An exact transcription of all the data is the expected reply.

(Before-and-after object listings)

==================================================

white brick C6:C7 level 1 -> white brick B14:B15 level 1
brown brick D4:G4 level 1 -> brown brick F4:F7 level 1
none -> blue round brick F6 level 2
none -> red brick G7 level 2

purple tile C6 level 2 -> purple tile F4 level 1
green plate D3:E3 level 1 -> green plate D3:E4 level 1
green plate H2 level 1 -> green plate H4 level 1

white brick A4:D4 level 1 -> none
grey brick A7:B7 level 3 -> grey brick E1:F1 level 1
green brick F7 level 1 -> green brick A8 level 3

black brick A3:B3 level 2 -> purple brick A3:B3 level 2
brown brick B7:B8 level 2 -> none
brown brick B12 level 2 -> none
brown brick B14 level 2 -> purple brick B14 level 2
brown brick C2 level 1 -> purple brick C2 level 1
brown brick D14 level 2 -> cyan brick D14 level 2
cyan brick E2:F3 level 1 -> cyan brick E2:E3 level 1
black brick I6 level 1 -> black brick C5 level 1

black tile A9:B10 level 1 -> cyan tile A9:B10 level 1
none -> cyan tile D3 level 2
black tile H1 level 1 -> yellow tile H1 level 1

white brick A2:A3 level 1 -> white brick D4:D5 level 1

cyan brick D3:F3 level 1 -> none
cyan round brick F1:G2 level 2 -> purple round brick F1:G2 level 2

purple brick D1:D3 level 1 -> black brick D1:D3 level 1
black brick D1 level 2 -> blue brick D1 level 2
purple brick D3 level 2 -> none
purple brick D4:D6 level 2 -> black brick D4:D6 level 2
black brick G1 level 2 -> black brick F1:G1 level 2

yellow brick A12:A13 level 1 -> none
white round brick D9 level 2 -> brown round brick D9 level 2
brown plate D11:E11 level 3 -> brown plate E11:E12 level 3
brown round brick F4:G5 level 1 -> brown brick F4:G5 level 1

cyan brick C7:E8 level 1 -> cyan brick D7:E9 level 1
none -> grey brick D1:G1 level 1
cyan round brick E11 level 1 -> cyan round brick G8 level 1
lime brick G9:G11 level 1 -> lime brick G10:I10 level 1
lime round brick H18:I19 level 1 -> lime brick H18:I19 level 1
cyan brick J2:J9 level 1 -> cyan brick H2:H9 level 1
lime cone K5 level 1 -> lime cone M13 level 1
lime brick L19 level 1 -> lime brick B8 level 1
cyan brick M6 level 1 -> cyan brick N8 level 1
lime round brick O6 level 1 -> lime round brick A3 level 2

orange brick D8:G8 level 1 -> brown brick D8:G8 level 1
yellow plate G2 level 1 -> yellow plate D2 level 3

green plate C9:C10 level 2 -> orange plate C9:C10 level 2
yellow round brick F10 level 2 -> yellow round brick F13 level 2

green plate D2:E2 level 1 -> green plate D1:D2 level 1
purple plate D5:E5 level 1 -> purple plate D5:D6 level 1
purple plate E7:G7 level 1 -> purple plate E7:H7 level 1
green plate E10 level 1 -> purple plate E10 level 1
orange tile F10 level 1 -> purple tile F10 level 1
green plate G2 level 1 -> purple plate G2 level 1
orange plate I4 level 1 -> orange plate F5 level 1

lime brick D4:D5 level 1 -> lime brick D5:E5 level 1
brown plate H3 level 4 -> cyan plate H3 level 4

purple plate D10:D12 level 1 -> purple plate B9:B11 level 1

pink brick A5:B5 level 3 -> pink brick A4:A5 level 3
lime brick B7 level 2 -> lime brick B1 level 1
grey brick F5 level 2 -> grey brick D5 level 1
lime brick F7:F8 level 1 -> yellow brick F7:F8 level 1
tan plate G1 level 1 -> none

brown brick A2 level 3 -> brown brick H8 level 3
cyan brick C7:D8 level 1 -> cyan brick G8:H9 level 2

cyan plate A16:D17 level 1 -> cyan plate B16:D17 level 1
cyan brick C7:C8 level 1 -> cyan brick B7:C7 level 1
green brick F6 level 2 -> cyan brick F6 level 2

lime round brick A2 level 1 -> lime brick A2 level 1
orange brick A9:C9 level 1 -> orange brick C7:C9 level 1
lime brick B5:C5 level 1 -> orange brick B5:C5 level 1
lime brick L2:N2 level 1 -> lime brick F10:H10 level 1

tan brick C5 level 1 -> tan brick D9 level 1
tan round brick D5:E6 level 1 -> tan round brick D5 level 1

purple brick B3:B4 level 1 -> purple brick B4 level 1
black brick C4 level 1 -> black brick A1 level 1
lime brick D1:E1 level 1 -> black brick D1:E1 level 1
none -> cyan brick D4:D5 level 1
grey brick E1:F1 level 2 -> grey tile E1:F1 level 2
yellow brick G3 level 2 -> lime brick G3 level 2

==================================================

# [Completed exercise]
white brick C6:C7 level 1 -> white brick B14:B15 level 1
brown brick D4:G4 level 1 -> brown brick F4:F7 level 1
none -> blue round brick F6 level 2
none -> red brick G7 level 2

purple tile C6 level 2 -> purple tile F4 level 1
green plate D3:E3 level 1 -> green plate D3:E4 level 1
green plate H2 level 1 -> green plate H4 level 1

white brick A4:D4 level 1 -> none
grey brick A7:B7 level 3 -> grey brick E1:F1 level 1
green brick F7 level 1 -> green brick A8 level 3

black brick A3:B3 level 2 -> purple brick A3:B3 level 2
brown brick B7:B8 level 2 -> none
brown brick B12 level 2 -> none
brown brick B14 level 2 -> purple brick B14 level 2
brown brick C2 level 1 -> purple brick C2 level 1
brown brick D14 level 2 -> cyan brick D14 level 2
cyan brick E2:F3 level 1 -> cyan brick E2:E3 level 1
black brick I6 level 1 -> black brick C5 level 1

black tile A9:B10 level 1 -> cyan tile A9:B10 level 1
none -> cyan tile D3 level 2
black tile H1 level 1 -> yellow tile H1 level 1

white brick A2:A3 level 1 -> white brick D4:D5 level 1

cyan brick D3:F3 level 1 -> none
cyan round brick F1:G2 level 2 -> purple round brick F1:G2 level 2

purple brick D1:D3 level 1 -> black brick D1:D3 level 1
black brick D1 level 2 -> blue brick D1 level 2
purple brick D3 level 2 -> none
purple brick D4:D6 level 2 -> black brick D4:D6 level 2
black brick G1 level 2 -> black brick F1:G1 level 2

yellow brick A12:A13 level 1 -> none
white round brick D9 level 2 -> brown round brick D9 level 2
brown plate D11:E11 level 3 -> brown plate E11:E12 level 3
brown round brick F4:G5 level 1 -> brown brick F4:G5 level 1

cyan brick C7:E8 level 1 -> cyan brick D7:E9 level 1
none -> grey brick D1:G1 level 1
cyan round brick E11 level 1 -> cyan round brick G8 level 1
lime brick G9:G11 level 1 -> lime brick G10:I10 level 1
lime round brick H18:I19 level 1 -> lime brick H18:I19 level 1
cyan brick J2:J9 level 1 -> cyan brick H2:H9 level 1
lime cone K5 level 1 -> lime cone M13 level 1
lime brick L19 level 1 -> lime brick B8 level 1
cyan brick M6 level 1 -> cyan brick N8 level 1
lime round brick O6 level 1 -> lime round brick A3 level 2

orange brick D8:G8 level 1 -> brown brick D8:G8 level 1
yellow plate G2 level 1 -> yellow plate D2 level 3

green plate C9:C10 level 2 -> orange plate C9:C10 level 2
yellow round brick F10 level 2 -> yellow round brick F13 level 2

green plate D2:E2 level 1 -> green plate D1:D2 level 1
purple plate D5:E5 level 1 -> purple plate D5:D6 level 1
purple plate E7:G7 level 1 -> purple plate E7:H7 level 1
green plate E10 level 1 -> purple plate E10 level 1
orange tile F10 level 1 -> purple tile F10 level 1
green plate G2 level 1 -> purple plate G2 level 1
orange plate I4 level 1 -> orange plate F5 level 1

lime brick D4:D5 level 1 -> lime brick D5:E5 level 1
brown plate H3 level 4 -> cyan plate H3 level 4

purple plate D10:D12 level 1 -> purple plate B9:B11 level 1

pink brick A5:B5 level 3 -> pink brick A4:A5 level 3
lime brick B7 level 2 -> lime brick B1 level 1
grey brick F5 level 2 -> grey brick D5 level 1
lime brick F7:F8 level 1 -> yellow brick F7:F8 level 1
tan plate G1 level 1 -> none

brown brick A2 level 3 -> brown brick H8 level 3
cyan brick C7:D8 level 1 -> cyan brick G8:H9 level 2

cyan plate A16:D17 level 1 -> cyan plate B16:D17 level 1
cyan brick C7:C8 level 1 -> cyan brick B7:C7 level 1
green brick F6 level 2 -> cyan brick F6 level 2

lime round brick A2 level 1 -> lime brick A2 level 1
orange brick A9:C9 level 1 -> orange brick C7:C9 level 1
lime brick B5:C5 level 1 -> orange brick B5:C5 level 1
lime brick L2:N2 level 1 -> lime brick F10:H10 level 1

tan brick C5 level 1 -> tan brick D9 level 1
tan round brick D5:E6 level 1 -> tan round brick D5 level 1

purple brick B3:B4 level 1 -> purple brick B4 level 1
black brick C4 level 1 -> black brick A1 level 1
lime brick D1:E1 level 1 -> black brick D1:E1 level 1
none -> cyan brick D4:D5 level 1
grey brick E1:F1 level 2 -> grey tile E1:F1 level 2
yellow brick G3 level 2 -> lime brick G3 level 2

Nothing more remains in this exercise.